> _What you have to do_
Starting with the line that contains "(416, 272) = (354, 455): blue", copy every remaining line of the data below exactly, the last one included.

> _Source material_

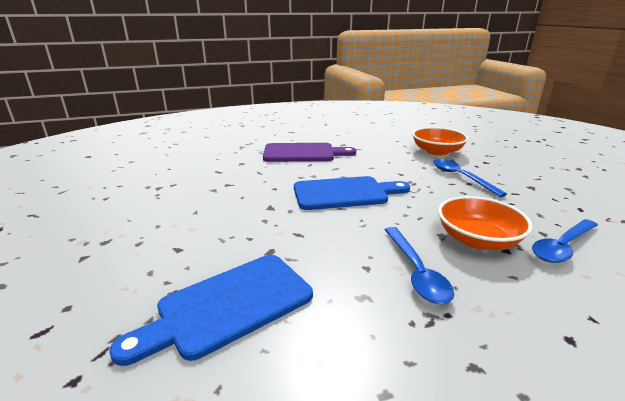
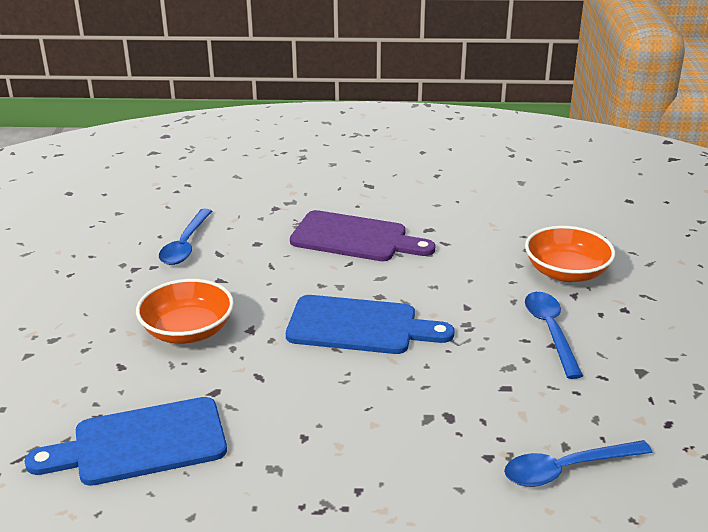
camera: 20 degrees right, 5 degrees up
(416, 272) = (354, 455): blue spoon -> blue spoon (185, 245)
(477, 240) = (467, 434): orange bowl -> orange bowl (188, 331)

> _Task result_
(416, 272) = (354, 455): blue spoon -> blue spoon (185, 245)
(477, 240) = (467, 434): orange bowl -> orange bowl (188, 331)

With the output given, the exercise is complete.